* Aim of the task *
Restate word for word the part of the material that runs from the line containing "grey 1x1 cone [633,355,668,425]" through its final line, inclusive, minus the pictures.

* Data extracts *
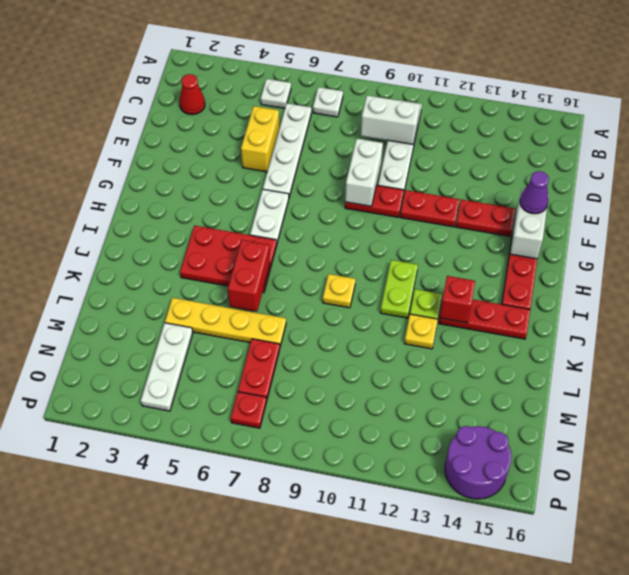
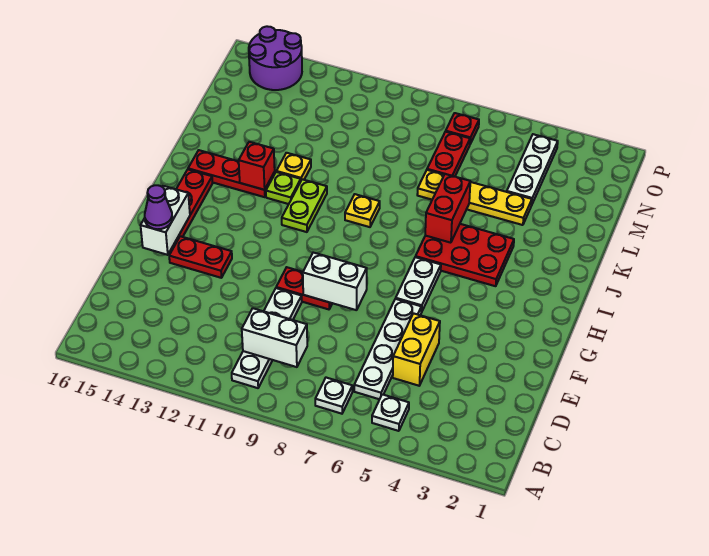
red 1x1 cone [179,74,205,115] -> none
white 1x2 brick [345,139,383,206] -> white 1x2 brick turned to [303,253,367,310]
red 1x2 plate [400,190,459,227] -> none

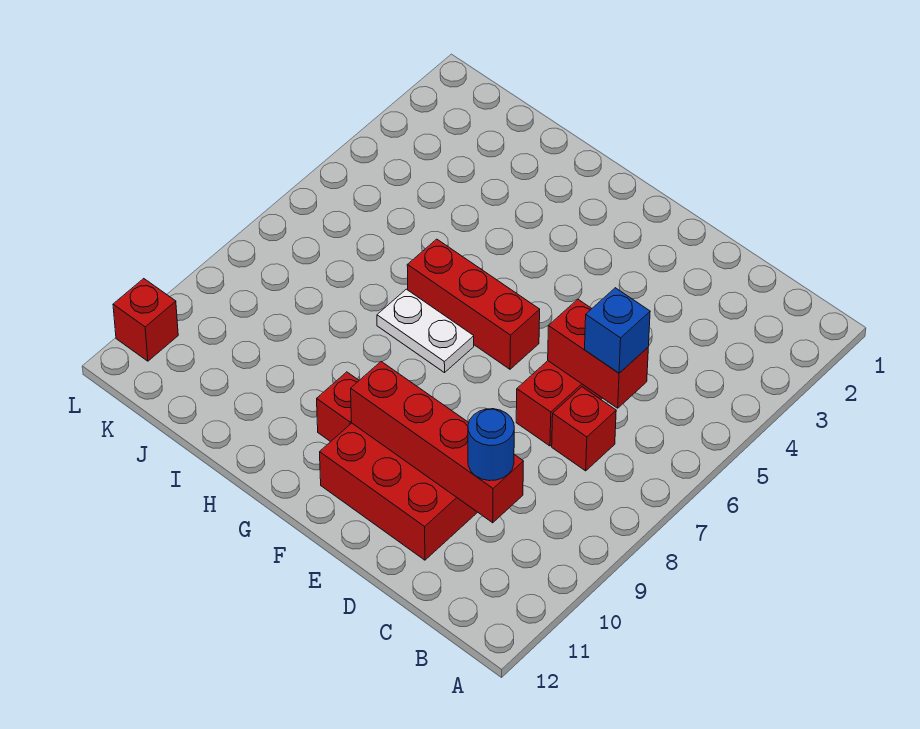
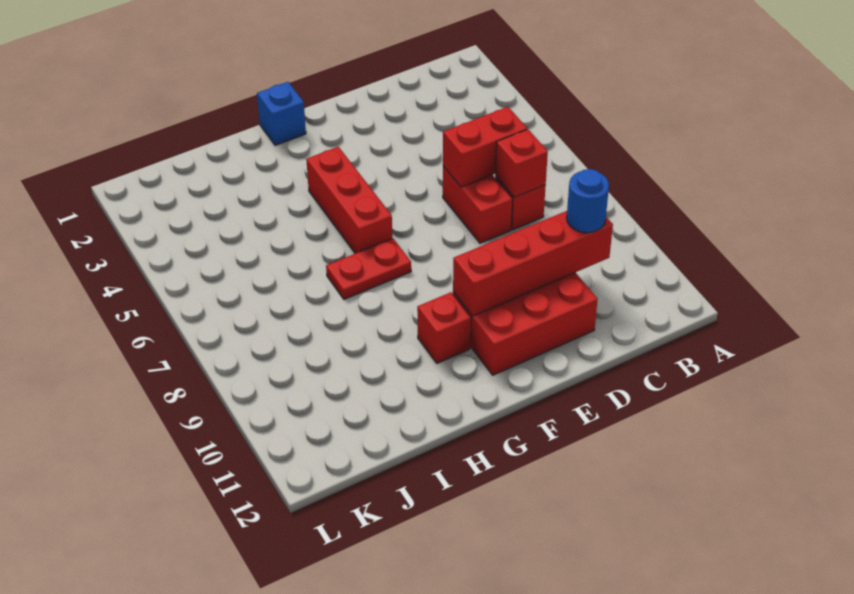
blue 1x1 brick [585,288,650,373] -> blue 1x1 brick moved to [257,82,306,145]
red 1x3 brick [407,239,540,369] -> red 1x3 brick turned to [306,147,392,253]
white 1x2 plate [377,289,474,373] -> red 1x2 plate [326,238,411,299]
red 1x1 brick [113,279,178,361] -> red 1x1 brick moved to [495,129,548,197]

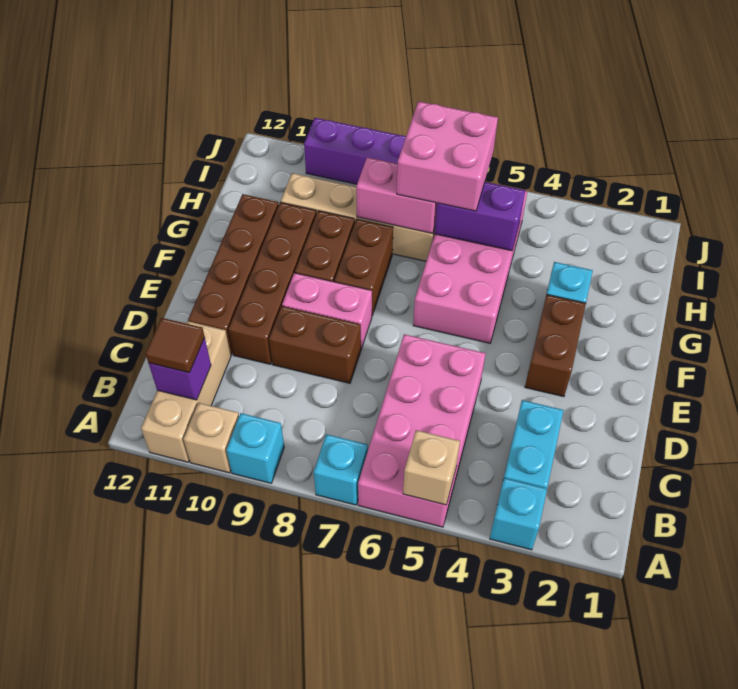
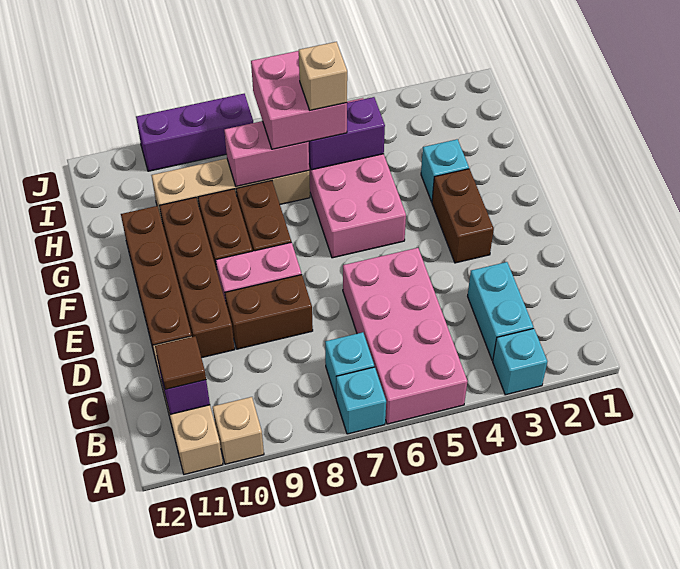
tan 1x1 brick [403,430,460,505] -> tan 1x1 brick moved to [299,42,347,110]
cyan 1x1 brick [226,413,284,483] -> cyan 1x1 brick moved to [325,332,374,398]

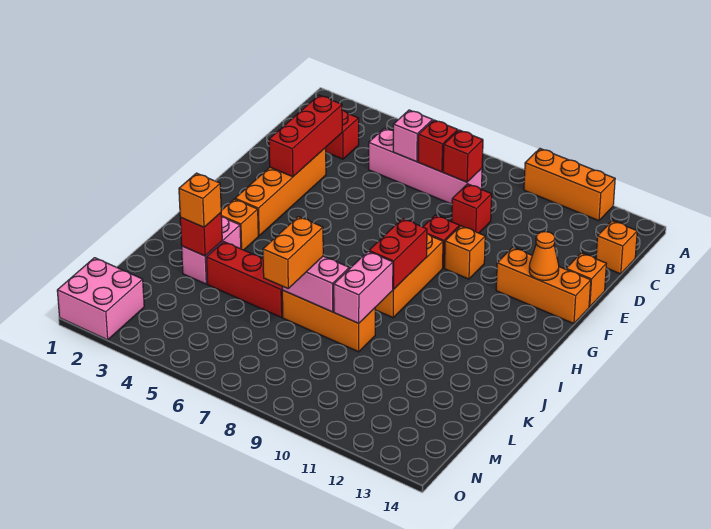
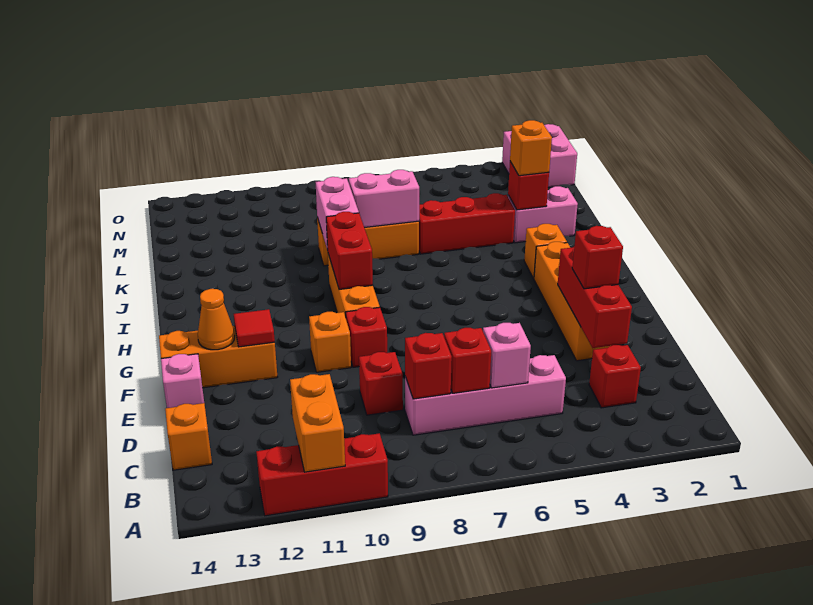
orange 1x3 brick [524,149,615,221] -> red 1x3 brick [256,433,388,516]
none -> red 1x1 brick [572,226,623,289]
orange 1x1 brick [566,253,606,307] -> pink 1x1 brick [161,354,204,408]
none -> red 1x1 tile [234,309,275,347]
pink 1x2 brick [182,217,241,284] -> pink 1x2 brick turned to [508,186,578,243]
orange 1x2 brick [263,217,323,288] -> orange 1x2 brick moved to [290,374,345,472]

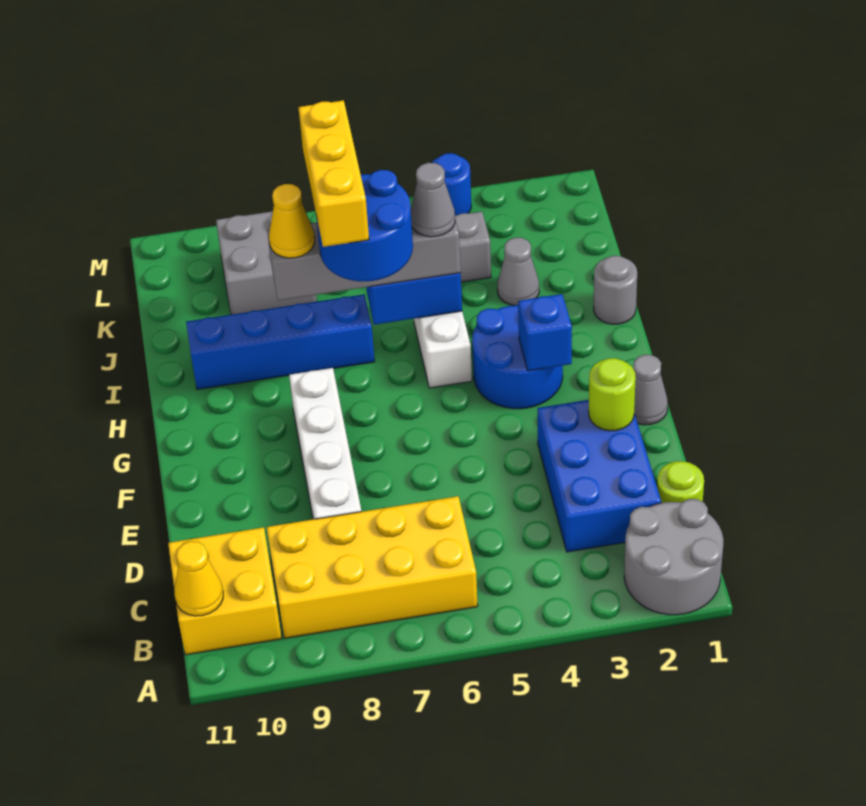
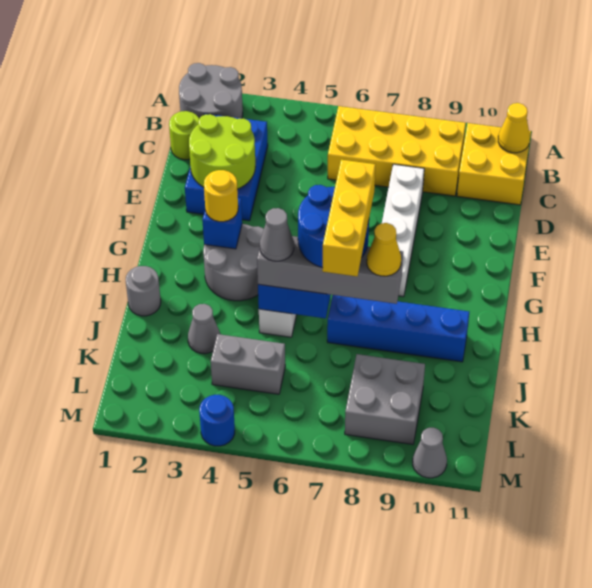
lime 1x1 round brick [589,358,636,431] -> lime 2x2 round brick [189,114,255,189]
grey 1x1 cone [633,355,668,425] -> grey 1x1 cone moved to [413,428,447,478]
blue 2x2 round brick [472,305,563,409] -> grey 2x2 round brick [203,224,264,301]
none -> yellow 1x1 round brick [204,170,238,222]

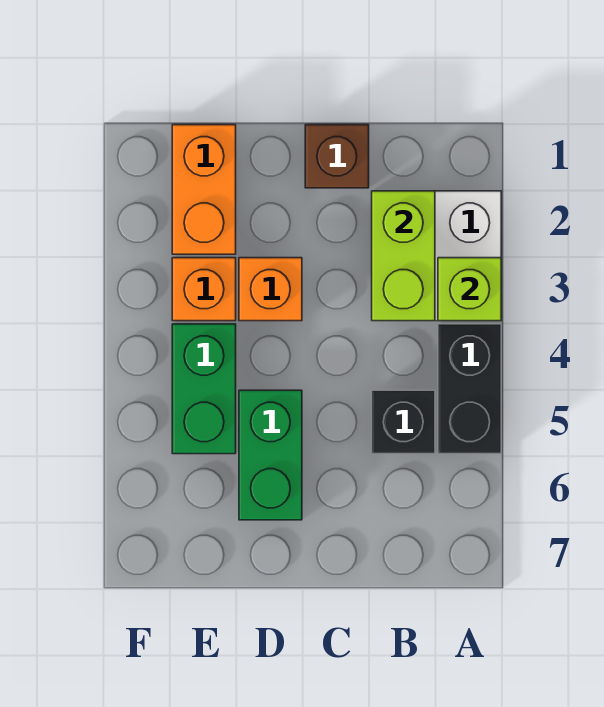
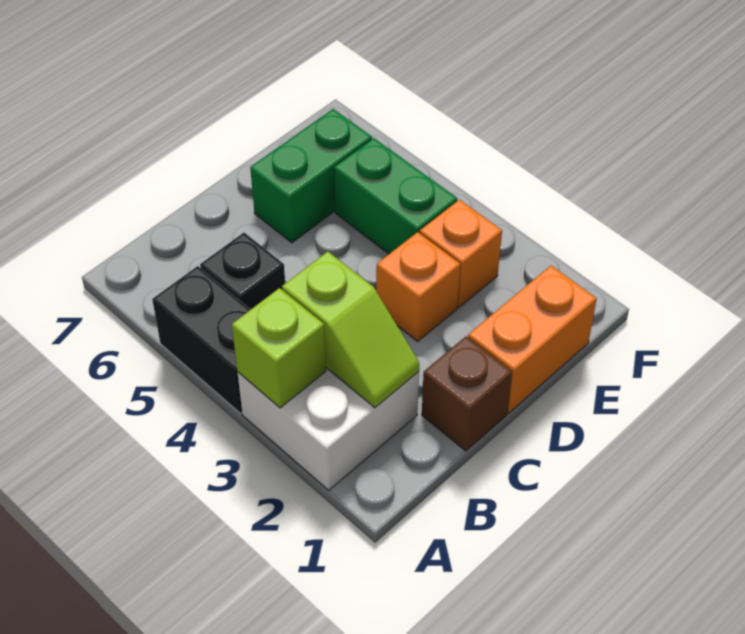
lime 1x2 brick [372,191,435,321] -> lime 1x2 slope [282,252,419,408]
green 1x2 brick [239,390,302,520] -> green 1x2 brick turned to [250,109,372,243]
orange 1x2 brick [172,125,236,254] -> orange 1x2 brick turned to [468,266,597,413]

* Task response *
grey 1x1 cone [633,355,668,425] -> grey 1x1 cone moved to [413,428,447,478]
blue 2x2 round brick [472,305,563,409] -> grey 2x2 round brick [203,224,264,301]
none -> yellow 1x1 round brick [204,170,238,222]

lime 1x2 brick [372,191,435,321] -> lime 1x2 slope [282,252,419,408]
green 1x2 brick [239,390,302,520] -> green 1x2 brick turned to [250,109,372,243]
orange 1x2 brick [172,125,236,254] -> orange 1x2 brick turned to [468,266,597,413]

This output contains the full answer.